Excerpts from a dataset
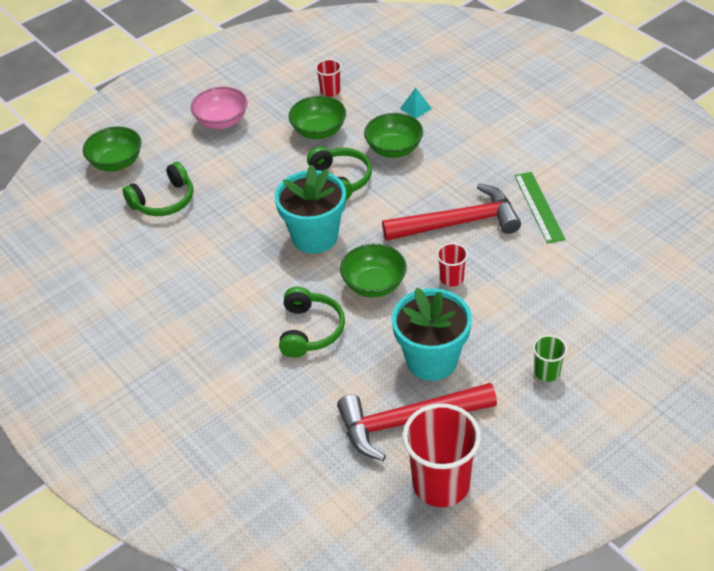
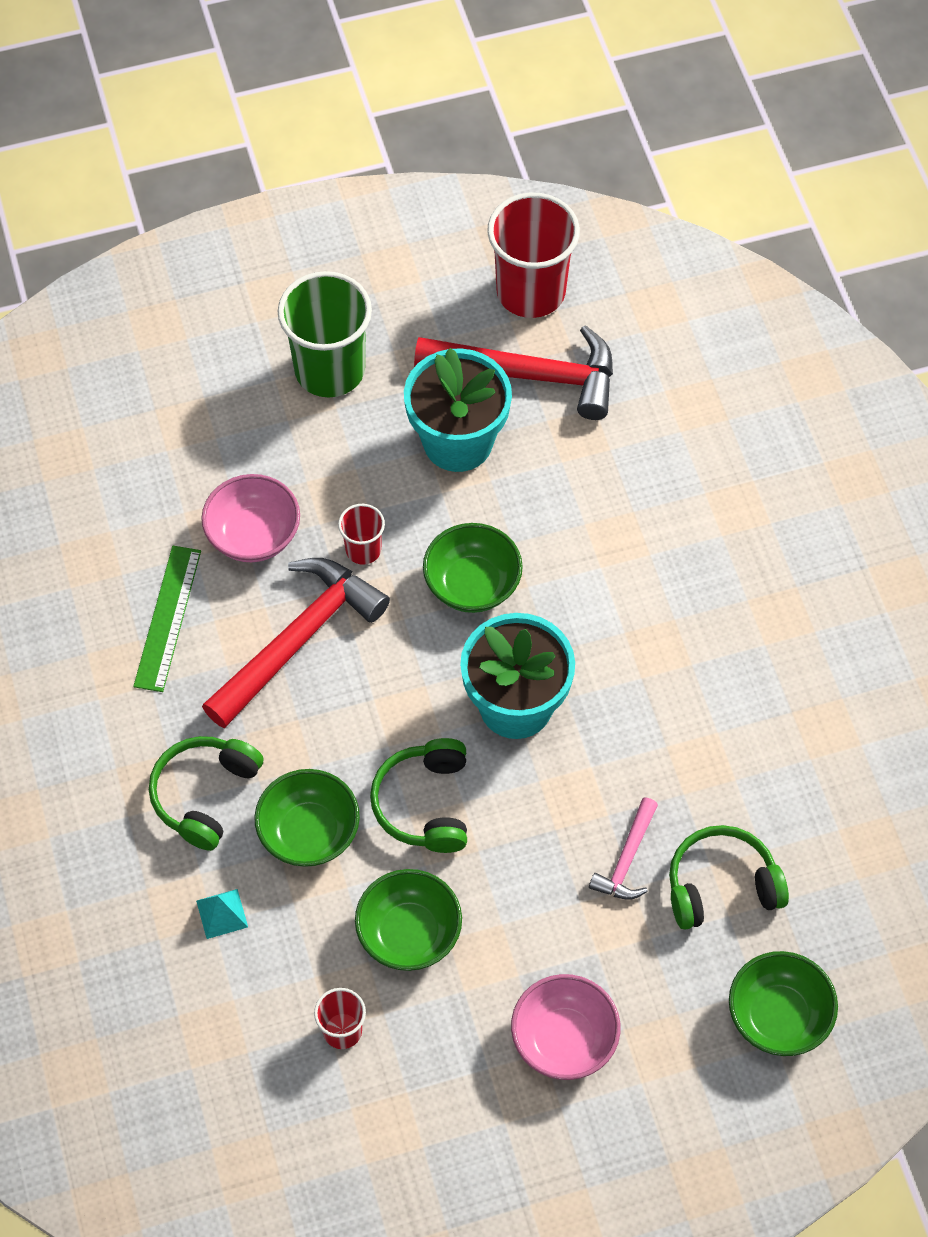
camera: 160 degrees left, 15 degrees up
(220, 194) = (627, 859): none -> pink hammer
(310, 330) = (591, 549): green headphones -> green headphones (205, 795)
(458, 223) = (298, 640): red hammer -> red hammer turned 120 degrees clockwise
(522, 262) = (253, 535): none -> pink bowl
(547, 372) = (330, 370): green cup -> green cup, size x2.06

◆ DIRECTIONS ◆
The records above should be returned exactly; no image belongs in the copy.

◆ TASK RESPONSE ◆
camera: 160 degrees left, 15 degrees up
(220, 194) = (627, 859): none -> pink hammer
(310, 330) = (591, 549): green headphones -> green headphones (205, 795)
(458, 223) = (298, 640): red hammer -> red hammer turned 120 degrees clockwise
(522, 262) = (253, 535): none -> pink bowl
(547, 372) = (330, 370): green cup -> green cup, size x2.06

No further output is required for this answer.